Data extract:
━━━━━━━━━━━━━━━━━━━━━━━━━━━━━━
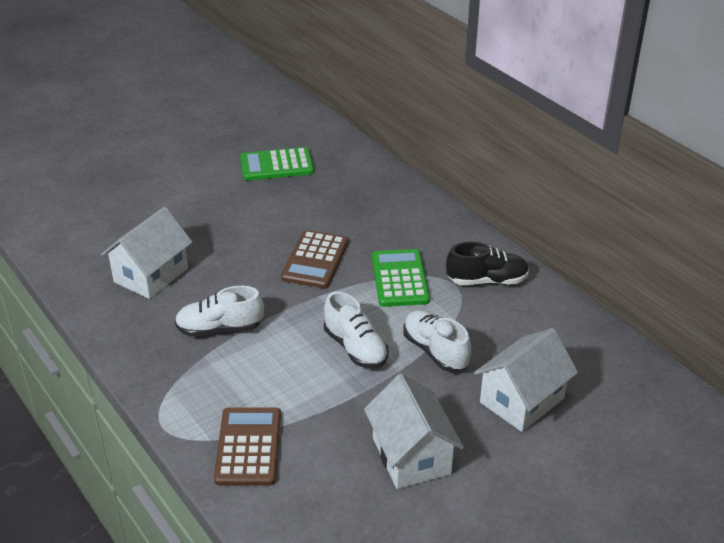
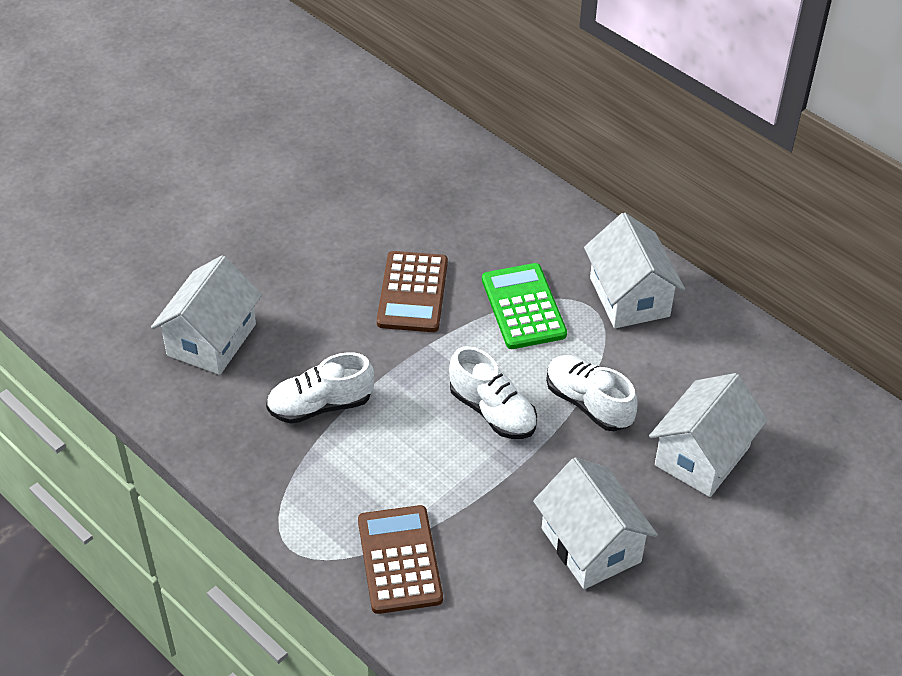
camera: 10 degrees left, 10 degrees up
(276, 165) = (326, 154): green calculator -> none
(487, 281) = (629, 297): black shoe -> white house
━━━━━━━━━━━━━━━━━━━━━━━━━━━━━━
What is required:
Copy over exactly the lines above from the one with "(276, 165) = (326, 154): green" to the last, both included, and no others.

Task result:
(276, 165) = (326, 154): green calculator -> none
(487, 281) = (629, 297): black shoe -> white house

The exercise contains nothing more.